RECORDS FOR PROCESSING START
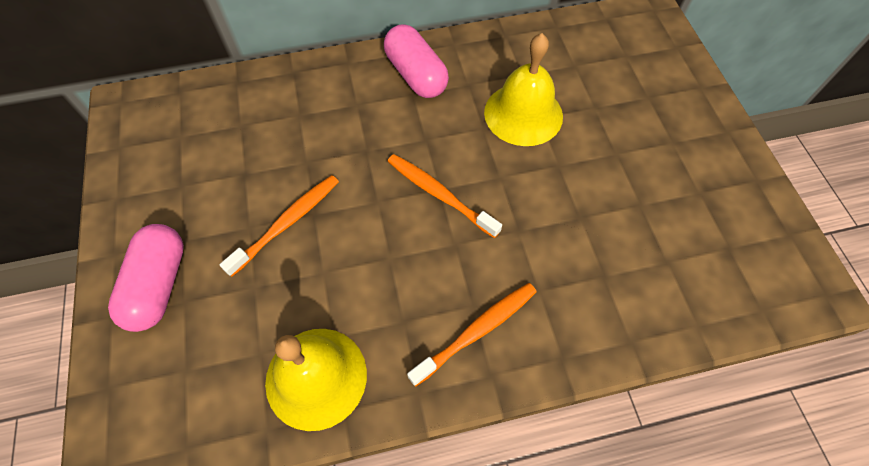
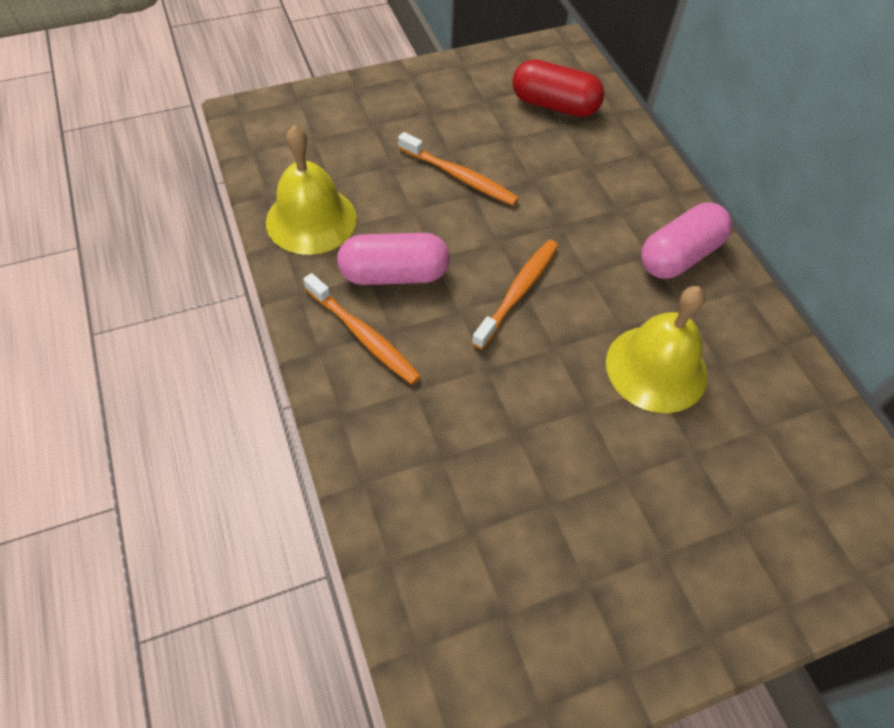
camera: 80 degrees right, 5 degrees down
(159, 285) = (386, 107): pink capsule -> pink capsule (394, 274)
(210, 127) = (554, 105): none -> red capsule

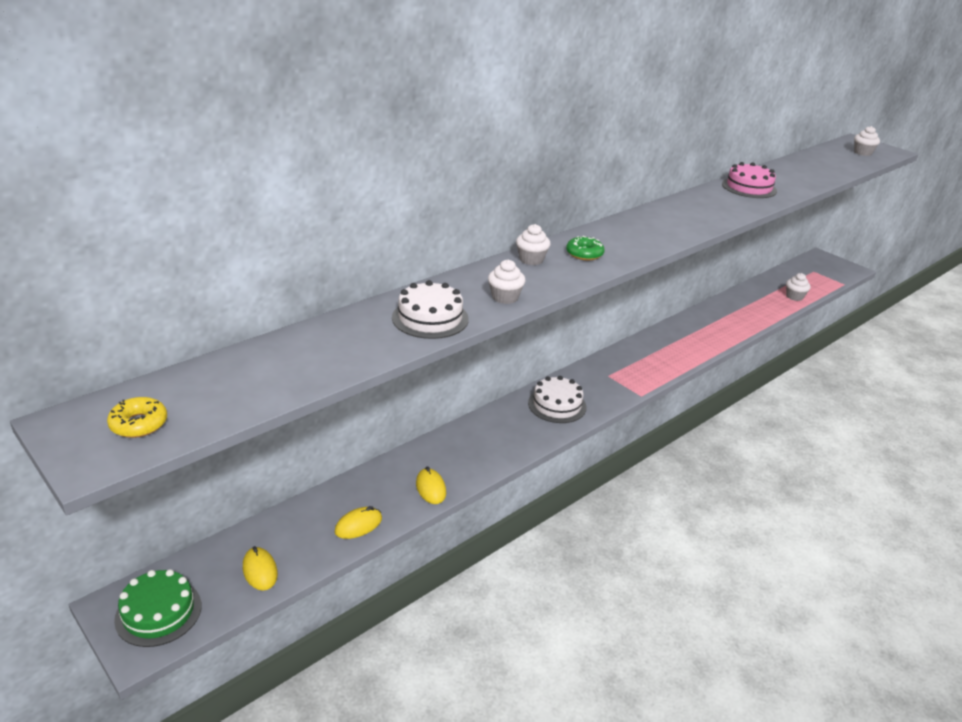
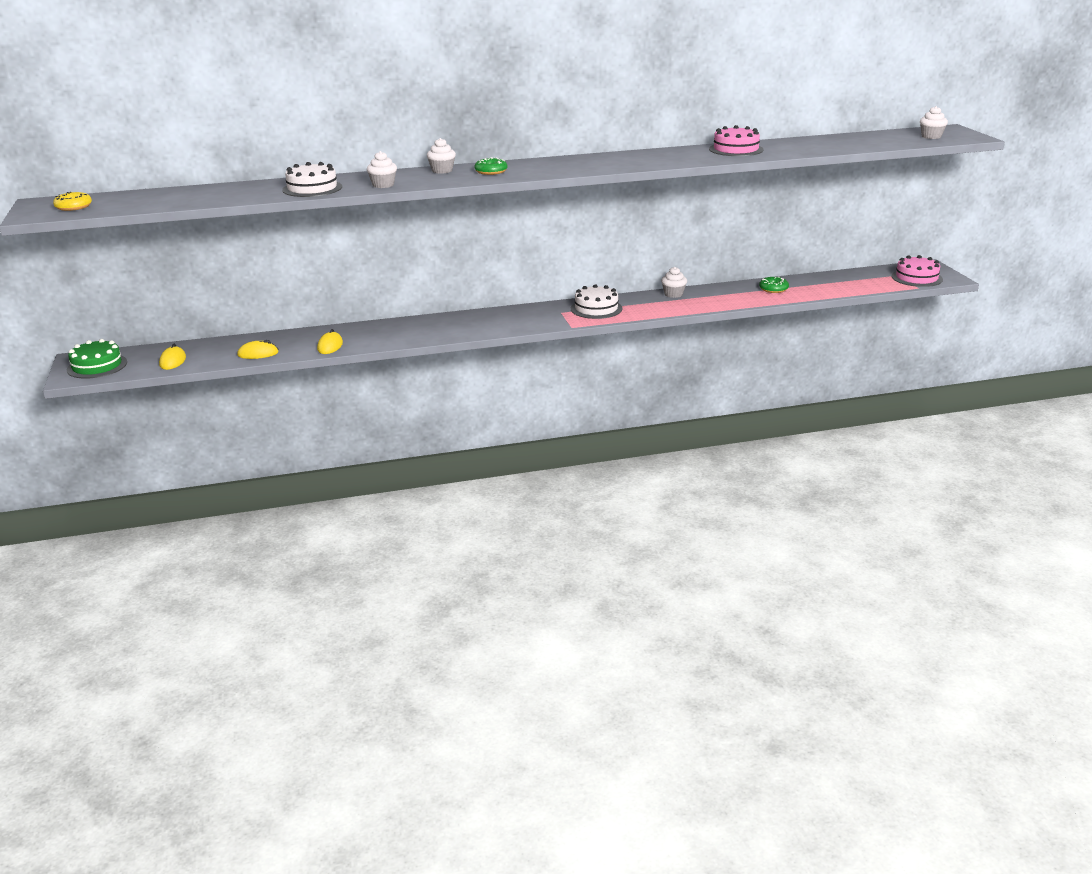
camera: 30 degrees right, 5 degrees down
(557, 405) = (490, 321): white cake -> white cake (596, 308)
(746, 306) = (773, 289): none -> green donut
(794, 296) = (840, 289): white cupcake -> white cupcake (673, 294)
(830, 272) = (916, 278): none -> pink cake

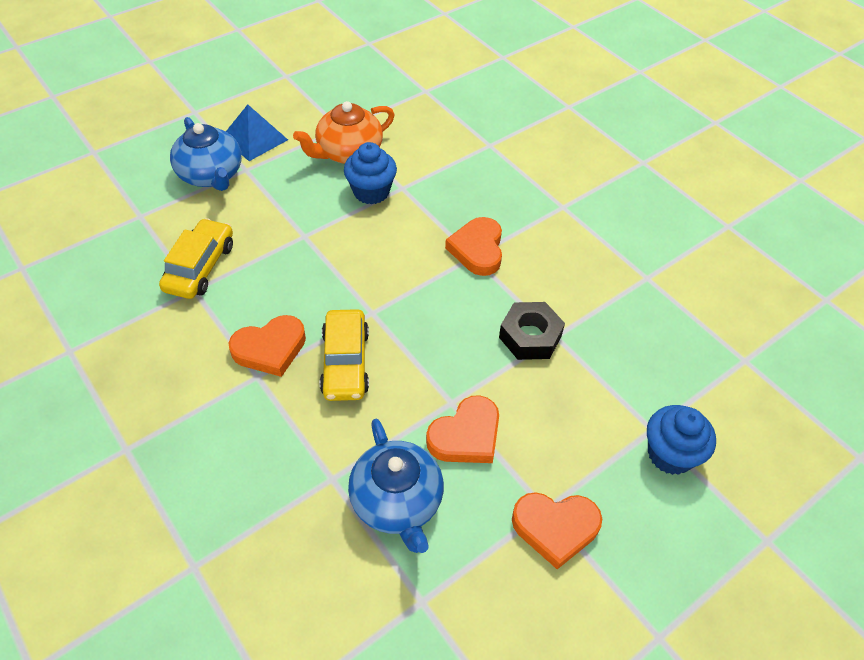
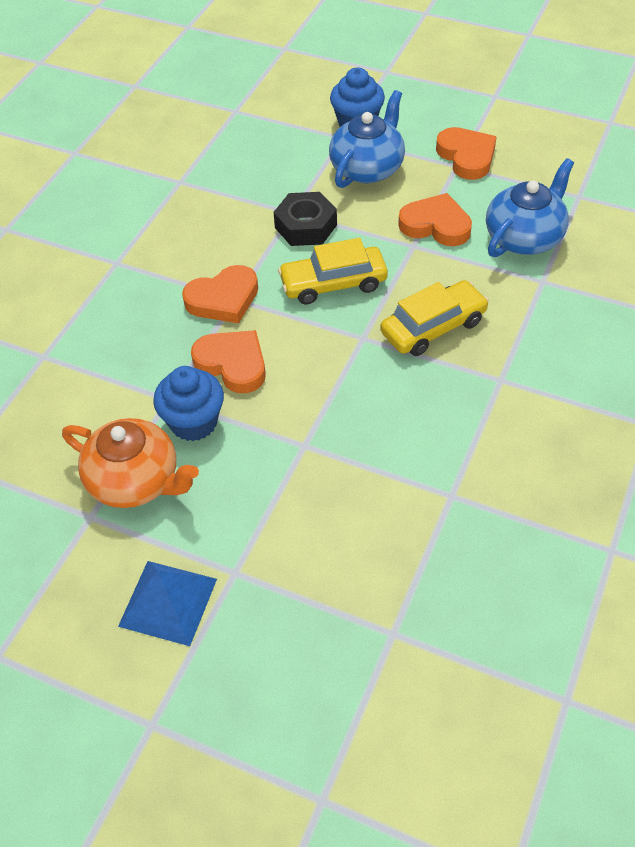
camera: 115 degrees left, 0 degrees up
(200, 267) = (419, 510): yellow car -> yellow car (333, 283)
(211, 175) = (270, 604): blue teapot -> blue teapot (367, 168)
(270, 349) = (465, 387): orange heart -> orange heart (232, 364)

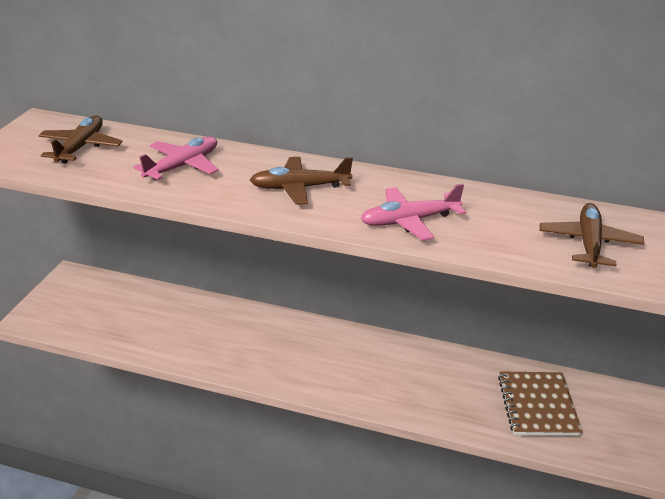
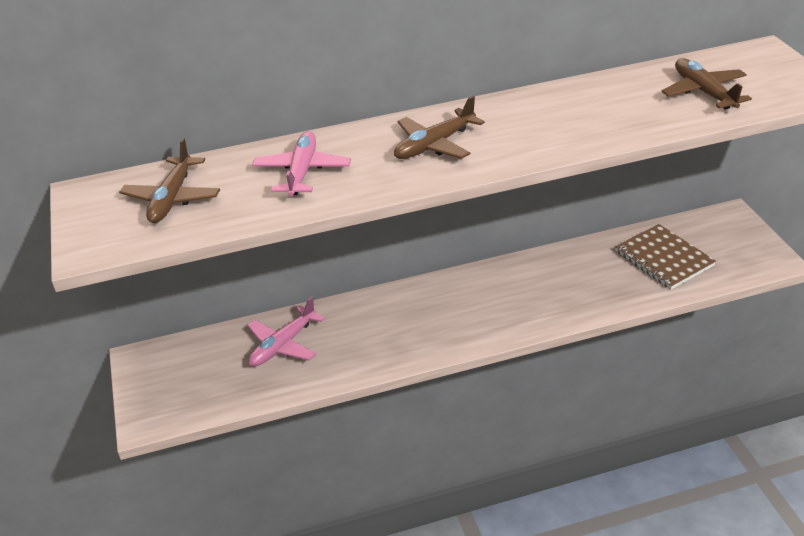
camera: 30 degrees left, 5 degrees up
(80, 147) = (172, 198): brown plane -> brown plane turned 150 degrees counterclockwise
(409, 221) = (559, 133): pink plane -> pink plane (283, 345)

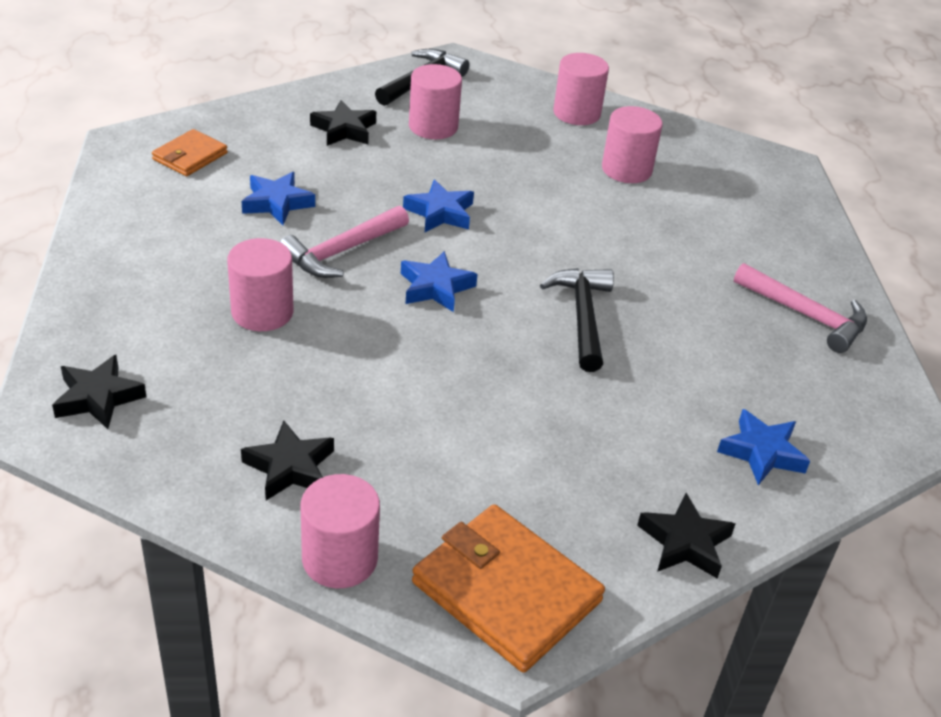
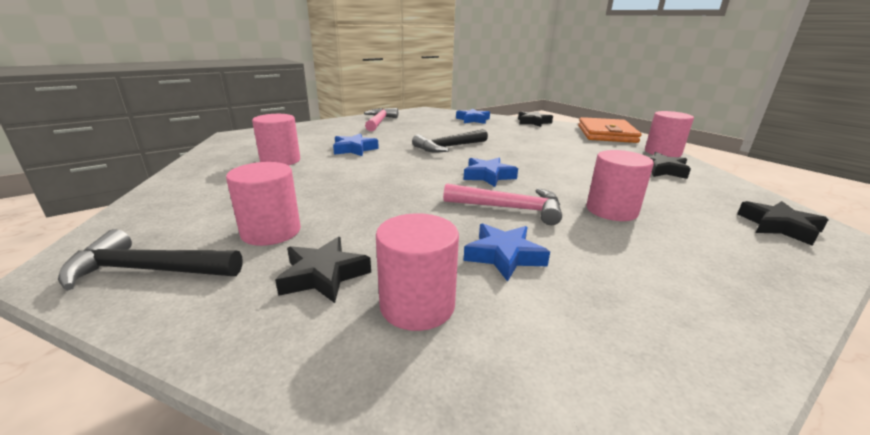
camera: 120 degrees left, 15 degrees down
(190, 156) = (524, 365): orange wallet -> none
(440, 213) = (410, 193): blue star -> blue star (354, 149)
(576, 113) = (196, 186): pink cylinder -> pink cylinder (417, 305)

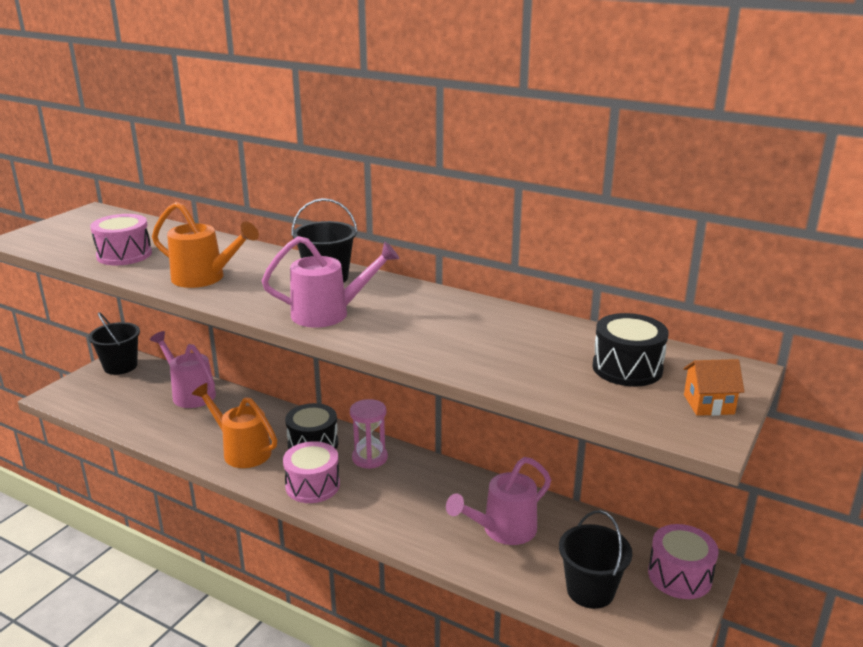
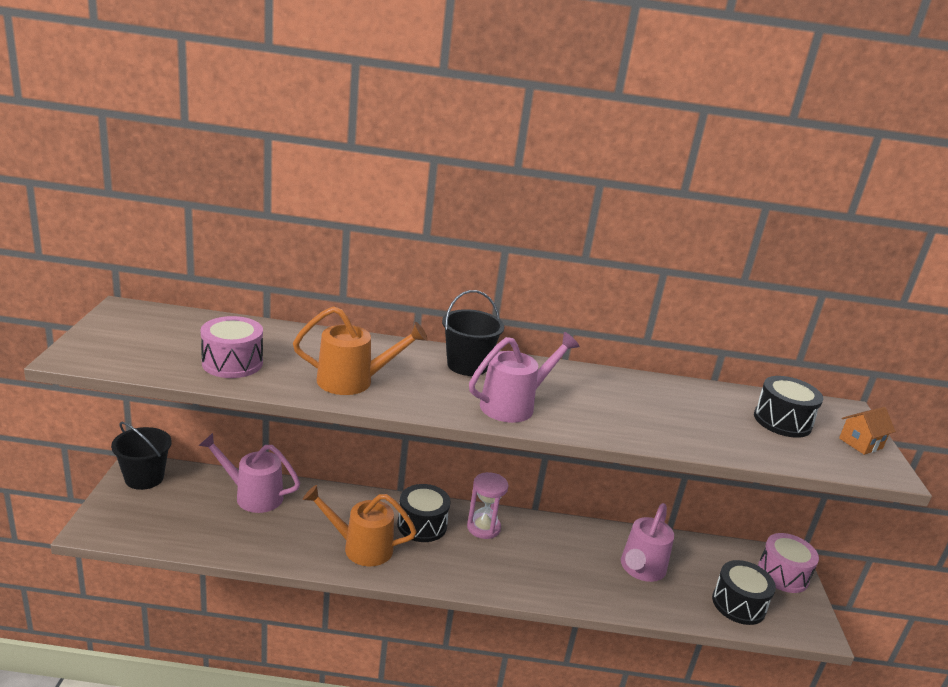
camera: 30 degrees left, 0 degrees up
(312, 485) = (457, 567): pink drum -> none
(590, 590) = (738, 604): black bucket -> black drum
RECORDS FOR PROCESSING END
Drop the pictures and give every line above again exactly.

== ANSWER ==
camera: 80 degrees right, 5 degrees down
(159, 285) = (386, 107): pink capsule -> pink capsule (394, 274)
(210, 127) = (554, 105): none -> red capsule

camera: 30 degrees right, 5 degrees down
(557, 405) = (490, 321): white cake -> white cake (596, 308)
(746, 306) = (773, 289): none -> green donut
(794, 296) = (840, 289): white cupcake -> white cupcake (673, 294)
(830, 272) = (916, 278): none -> pink cake

camera: 115 degrees left, 0 degrees up
(200, 267) = (419, 510): yellow car -> yellow car (333, 283)
(211, 175) = (270, 604): blue teapot -> blue teapot (367, 168)
(270, 349) = (465, 387): orange heart -> orange heart (232, 364)

camera: 30 degrees left, 5 degrees up
(80, 147) = (172, 198): brown plane -> brown plane turned 150 degrees counterclockwise
(409, 221) = (559, 133): pink plane -> pink plane (283, 345)

camera: 120 degrees left, 15 degrees down
(190, 156) = (524, 365): orange wallet -> none
(440, 213) = (410, 193): blue star -> blue star (354, 149)
(576, 113) = (196, 186): pink cylinder -> pink cylinder (417, 305)

camera: 30 degrees left, 0 degrees up
(312, 485) = (457, 567): pink drum -> none
(590, 590) = (738, 604): black bucket -> black drum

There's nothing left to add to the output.